- AIM OF THE EXERCISE: Starting at the line that contains "none -> cyan plate D8:E9 level 1", write out every line through the last one in the records below, word for word. Leave out any pictures.

- INFORMATION PROVIDED:
*** Begin section ***

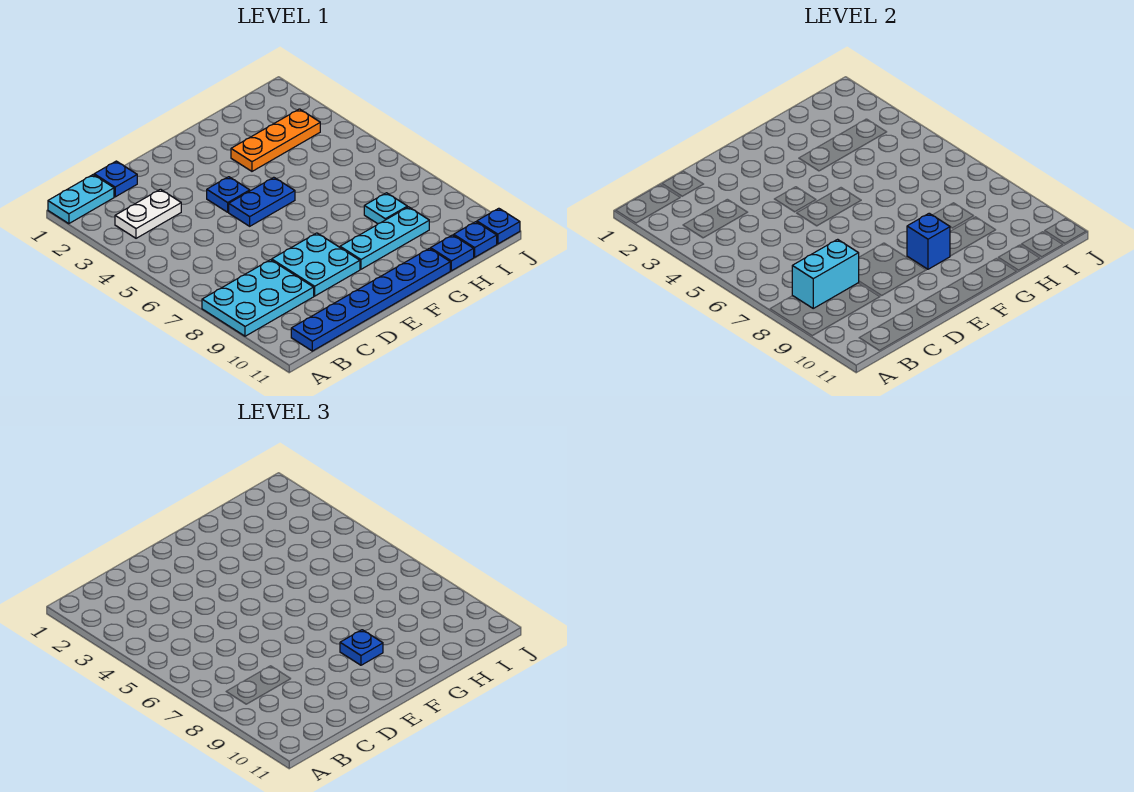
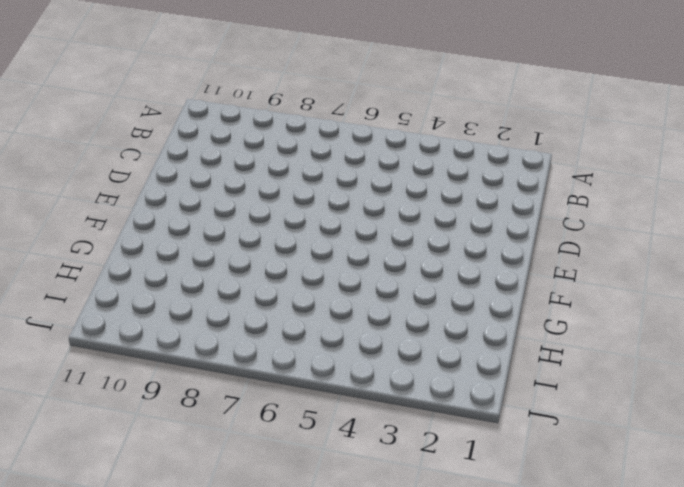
none -> cyan plate A1:B1 level 1
none -> cyan plate A8:C9 level 1
none -> white plate B3:C3 level 1

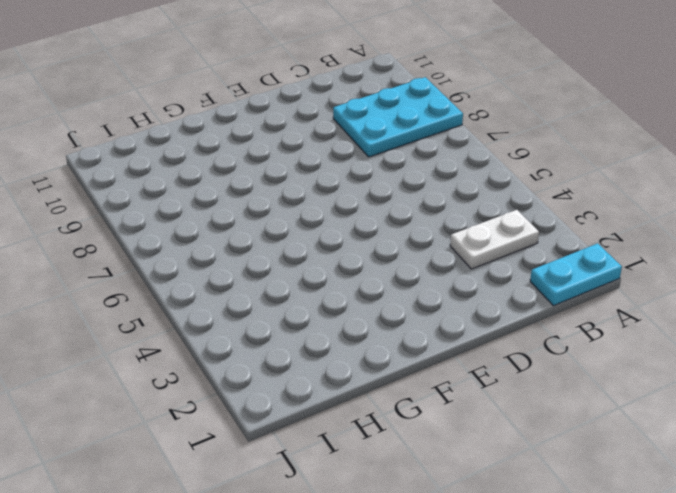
none -> blue plate B11:G11 level 1
none -> blue plate C1 level 1
none -> cyan plate D8:E9 level 1

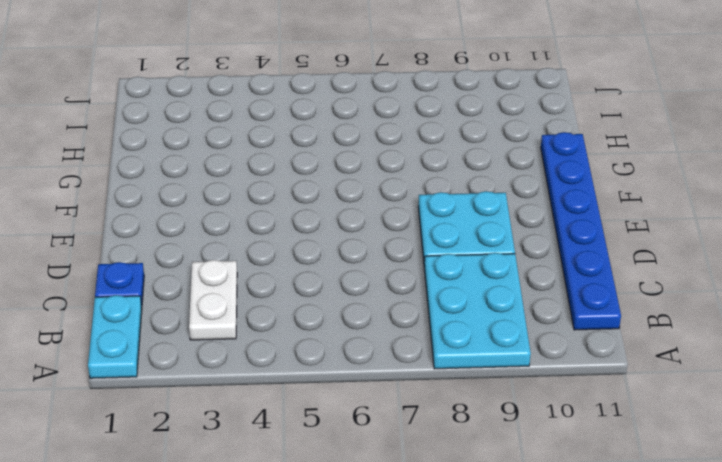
none -> blue plate E4 level 1
none -> blue plate E5:F5 level 1
none -> cyan plate F9:H9 level 1

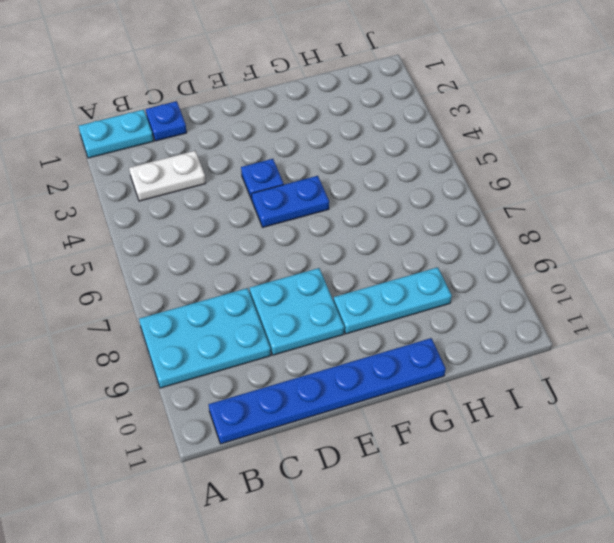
none -> orange plate G3:I3 level 1
none -> cyan plate H8 level 1
none -> blue plate H11 level 1

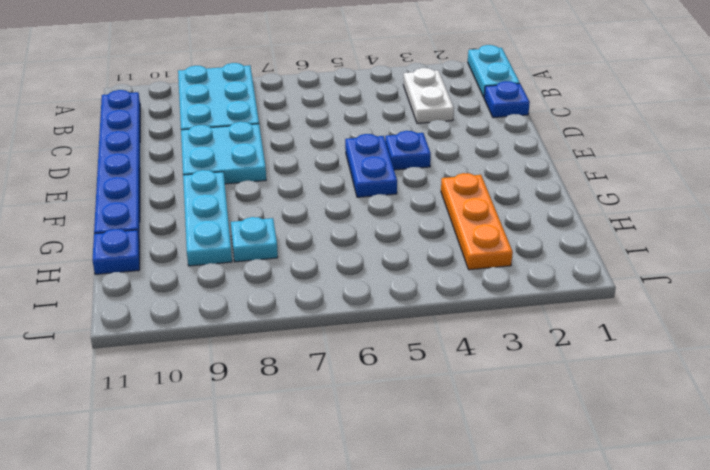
none -> blue plate I11 level 1
none -> blue plate J11 level 1
none -> cyan brick B8:C8 level 2

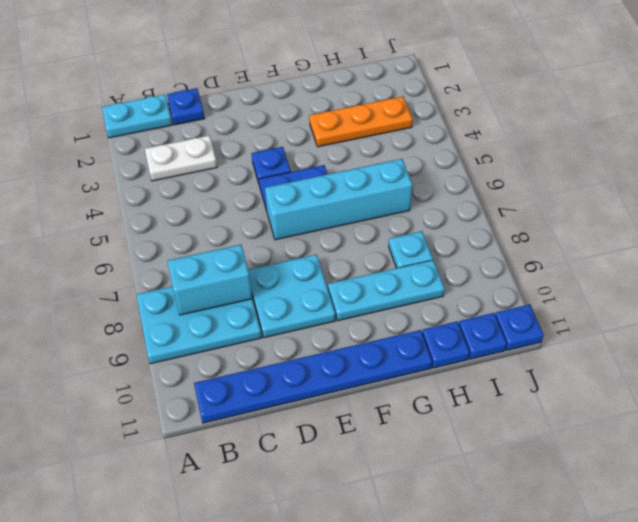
cyan brick E6:H6 level 1 -> none
none -> blue brick F9 level 2
none -> blue plate F9 level 3

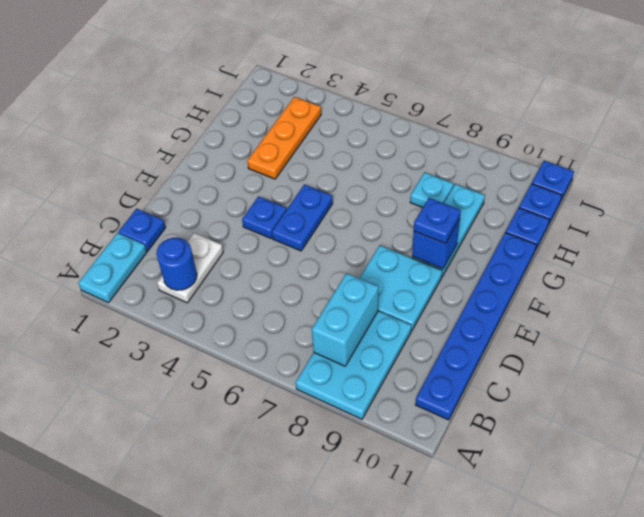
blue round brick B3 level 2 -> none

*** End section ***

- WRITTEN ANSWER:
none -> cyan plate D8:E9 level 1

none -> blue plate E4 level 1
none -> blue plate E5:F5 level 1
none -> cyan plate F9:H9 level 1

none -> orange plate G3:I3 level 1
none -> cyan plate H8 level 1
none -> blue plate H11 level 1

none -> blue plate I11 level 1
none -> blue plate J11 level 1
none -> cyan brick B8:C8 level 2

cyan brick E6:H6 level 1 -> none
none -> blue brick F9 level 2
none -> blue plate F9 level 3

blue round brick B3 level 2 -> none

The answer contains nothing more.